• **TASK STATEMENT**: Repeat verbatim, and only, the lines of the data below, beginning at the line that contains "none -> lime brick F8 level 1" and stopping after the line that contains "black round brick J8".

• **GIVEN RECORDS**:
================

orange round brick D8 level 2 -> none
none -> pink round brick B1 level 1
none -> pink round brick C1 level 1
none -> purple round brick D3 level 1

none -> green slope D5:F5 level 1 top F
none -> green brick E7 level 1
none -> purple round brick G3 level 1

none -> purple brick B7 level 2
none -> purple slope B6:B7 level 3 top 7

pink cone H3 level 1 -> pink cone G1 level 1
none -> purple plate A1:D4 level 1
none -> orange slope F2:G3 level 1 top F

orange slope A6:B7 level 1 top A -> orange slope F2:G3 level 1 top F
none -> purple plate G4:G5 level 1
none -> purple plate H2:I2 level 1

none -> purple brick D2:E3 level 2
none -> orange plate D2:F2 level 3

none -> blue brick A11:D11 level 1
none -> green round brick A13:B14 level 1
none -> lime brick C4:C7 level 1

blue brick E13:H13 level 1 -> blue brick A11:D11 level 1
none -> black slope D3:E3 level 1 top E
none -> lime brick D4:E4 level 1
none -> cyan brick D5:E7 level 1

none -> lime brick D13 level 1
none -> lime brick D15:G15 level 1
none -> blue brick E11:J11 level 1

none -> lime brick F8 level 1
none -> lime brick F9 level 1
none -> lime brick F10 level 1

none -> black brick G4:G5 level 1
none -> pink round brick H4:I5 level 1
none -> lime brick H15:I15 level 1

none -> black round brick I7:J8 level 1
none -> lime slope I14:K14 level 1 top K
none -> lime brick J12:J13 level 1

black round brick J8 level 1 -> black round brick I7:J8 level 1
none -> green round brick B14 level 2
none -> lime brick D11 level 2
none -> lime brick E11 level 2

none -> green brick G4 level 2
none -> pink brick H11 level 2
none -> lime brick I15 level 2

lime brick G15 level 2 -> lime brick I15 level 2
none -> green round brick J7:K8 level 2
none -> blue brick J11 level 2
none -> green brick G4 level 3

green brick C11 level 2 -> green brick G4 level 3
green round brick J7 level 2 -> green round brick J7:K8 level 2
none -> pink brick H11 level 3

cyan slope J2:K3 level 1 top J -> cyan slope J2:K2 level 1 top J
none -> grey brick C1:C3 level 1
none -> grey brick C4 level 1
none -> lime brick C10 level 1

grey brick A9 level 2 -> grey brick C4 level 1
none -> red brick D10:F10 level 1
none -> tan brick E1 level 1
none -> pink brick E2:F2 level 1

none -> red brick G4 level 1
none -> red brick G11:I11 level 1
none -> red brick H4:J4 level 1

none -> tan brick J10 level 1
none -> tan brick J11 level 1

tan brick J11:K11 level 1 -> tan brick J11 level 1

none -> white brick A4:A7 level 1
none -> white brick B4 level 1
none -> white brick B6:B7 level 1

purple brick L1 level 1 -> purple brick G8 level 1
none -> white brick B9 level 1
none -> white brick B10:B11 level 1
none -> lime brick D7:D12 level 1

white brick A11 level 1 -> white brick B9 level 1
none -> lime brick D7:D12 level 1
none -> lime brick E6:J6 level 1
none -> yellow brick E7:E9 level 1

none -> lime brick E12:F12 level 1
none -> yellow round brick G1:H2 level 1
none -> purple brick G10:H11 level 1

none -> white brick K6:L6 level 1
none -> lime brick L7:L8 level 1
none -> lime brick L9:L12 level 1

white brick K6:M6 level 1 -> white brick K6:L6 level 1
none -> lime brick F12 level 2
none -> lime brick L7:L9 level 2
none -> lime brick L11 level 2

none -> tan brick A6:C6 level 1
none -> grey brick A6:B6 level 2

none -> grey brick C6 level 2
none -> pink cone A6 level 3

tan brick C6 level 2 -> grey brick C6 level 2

================

• **SOLUTION FOR THIS PROBLEM**:
none -> lime brick F8 level 1
none -> lime brick F9 level 1
none -> lime brick F10 level 1

none -> black brick G4:G5 level 1
none -> pink round brick H4:I5 level 1
none -> lime brick H15:I15 level 1

none -> black round brick I7:J8 level 1
none -> lime slope I14:K14 level 1 top K
none -> lime brick J12:J13 level 1

black round brick J8 level 1 -> black round brick I7:J8 level 1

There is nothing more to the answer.